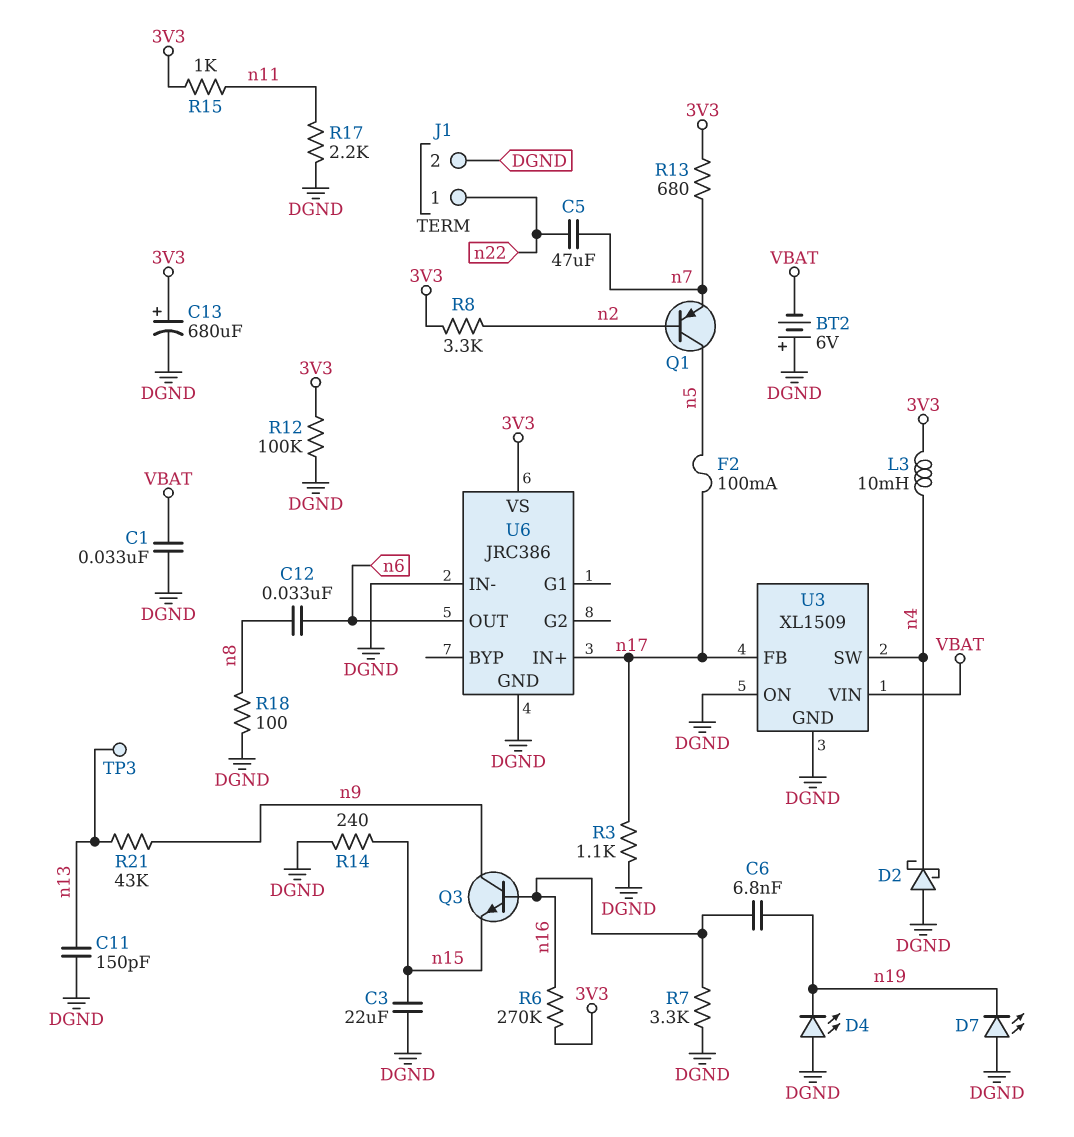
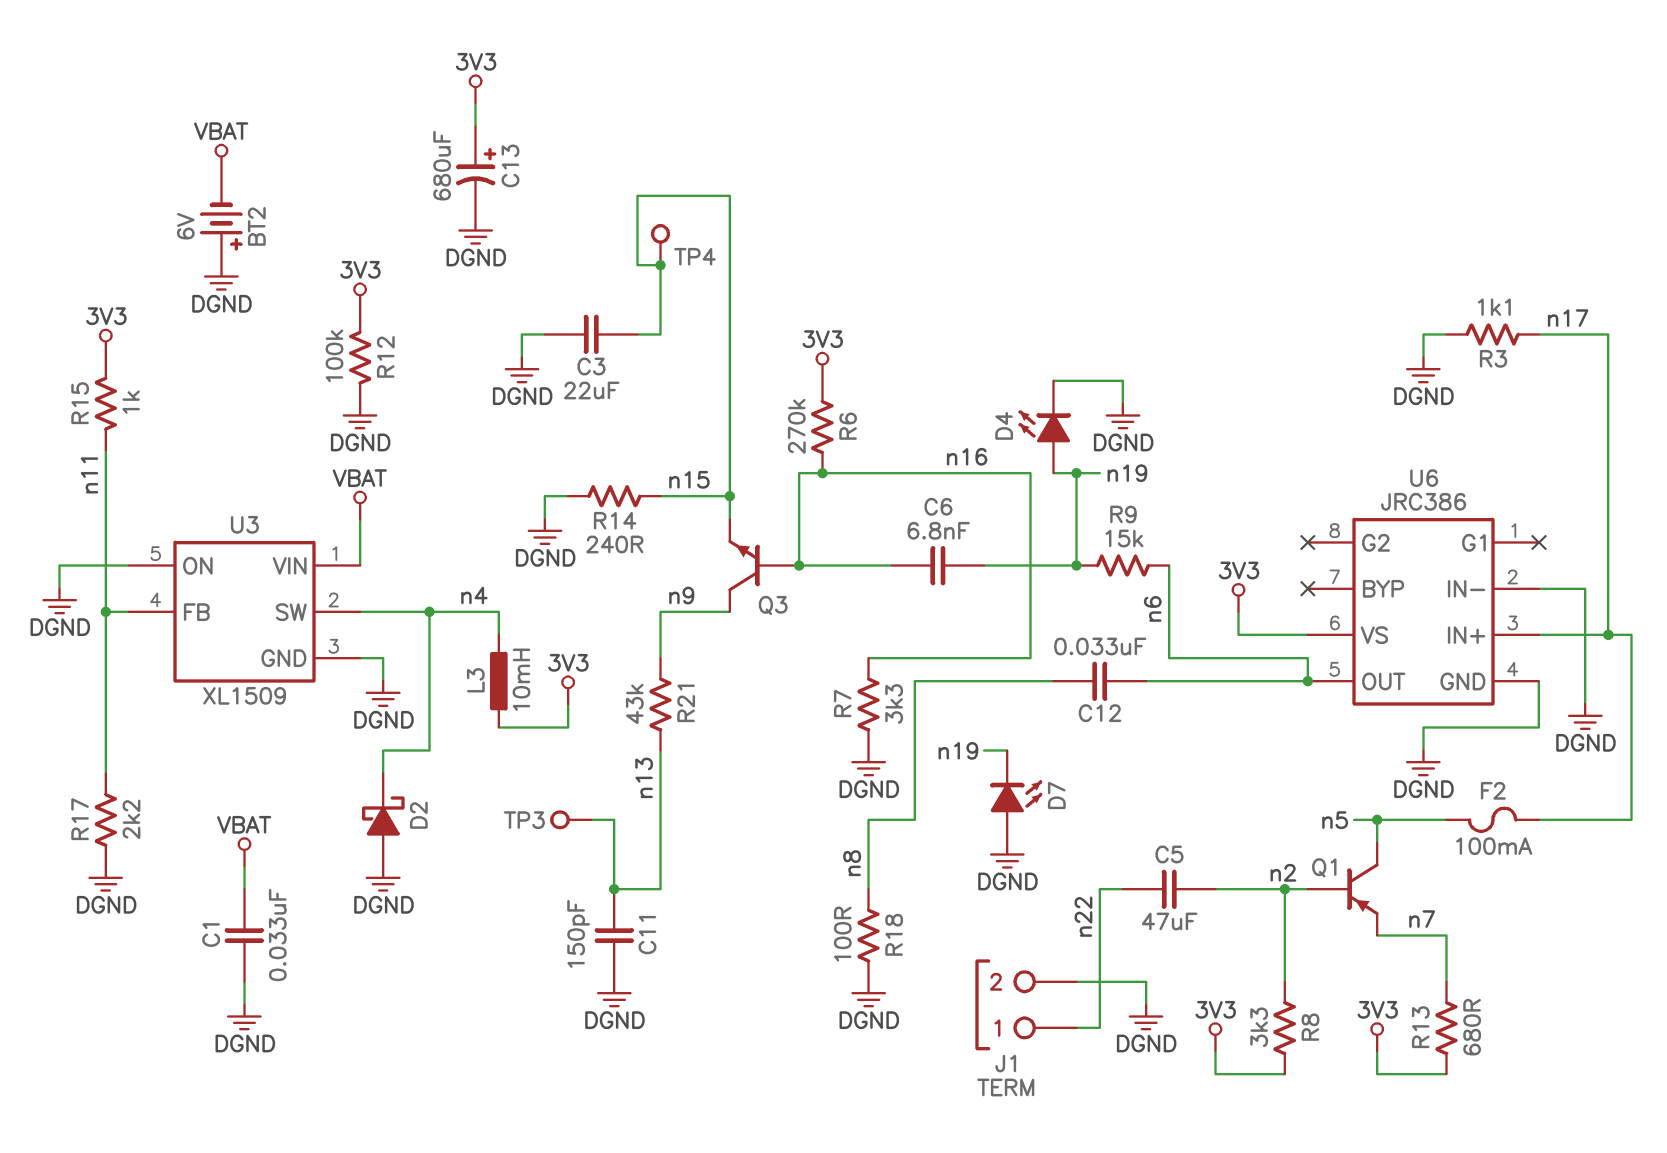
C5: 47uF (n7, n22) -> 47uF (n2, n22)
D4: LED (A DGND, K n19) -> LED (A n19, K DGND)
R9: none -> 15k (n6, n19)
TP4: none -> test point (n15)
U3 pin FB: n17 -> n11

···

**Assigned task**
In the data above, each line holding "none" is to be found and copied.

**Exercise result**
R9: none -> 15k (n6, n19)
TP4: none -> test point (n15)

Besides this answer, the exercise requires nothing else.